- _About this task_: Output only how many lines below contain "moved".

===== Listed records =====

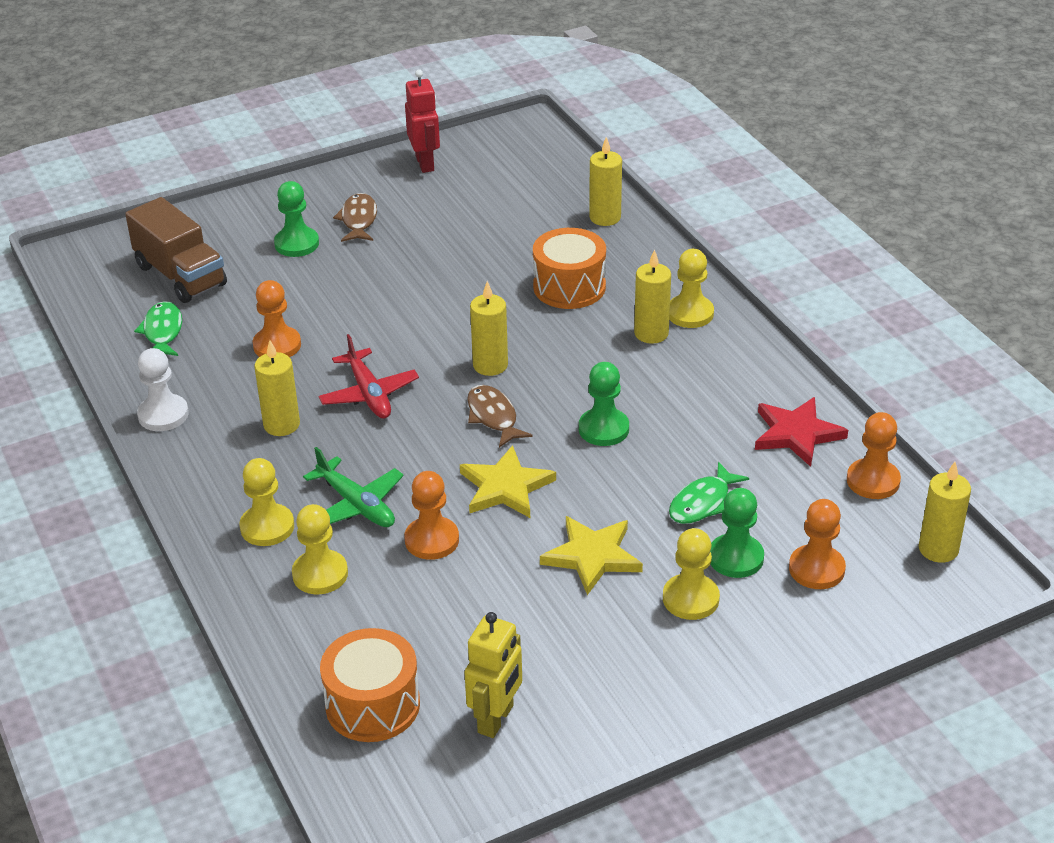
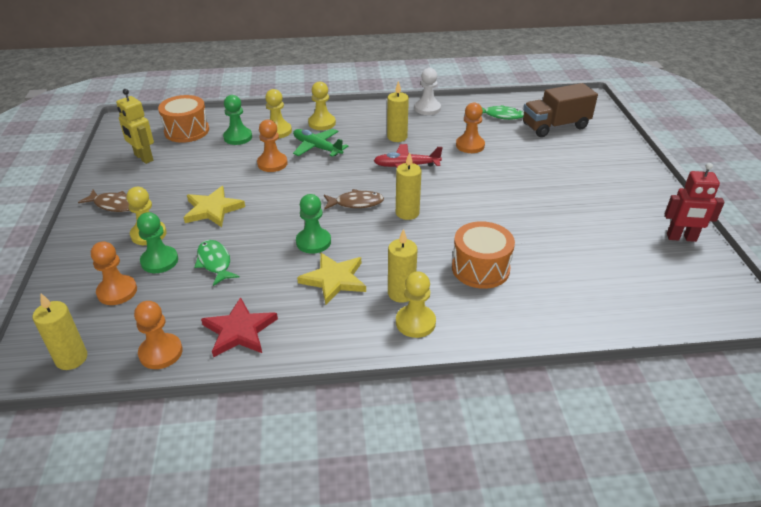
camera: 110 degrees right, 0 degrees up
green pawn [274,181,319,257] -> green pawn moved to [223,95,252,145]
green plane [303,447,404,527] -> green plane turned 60 degrees clockwise [293,129,349,157]
brown fish [333,193,377,242] -> brown fish moved to [78,190,130,212]
yellow star [460,445,556,518] -> yellow star moved to [297,253,366,305]
yellow candle [589,137,622,226] -> none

=====

- _Task output_: 3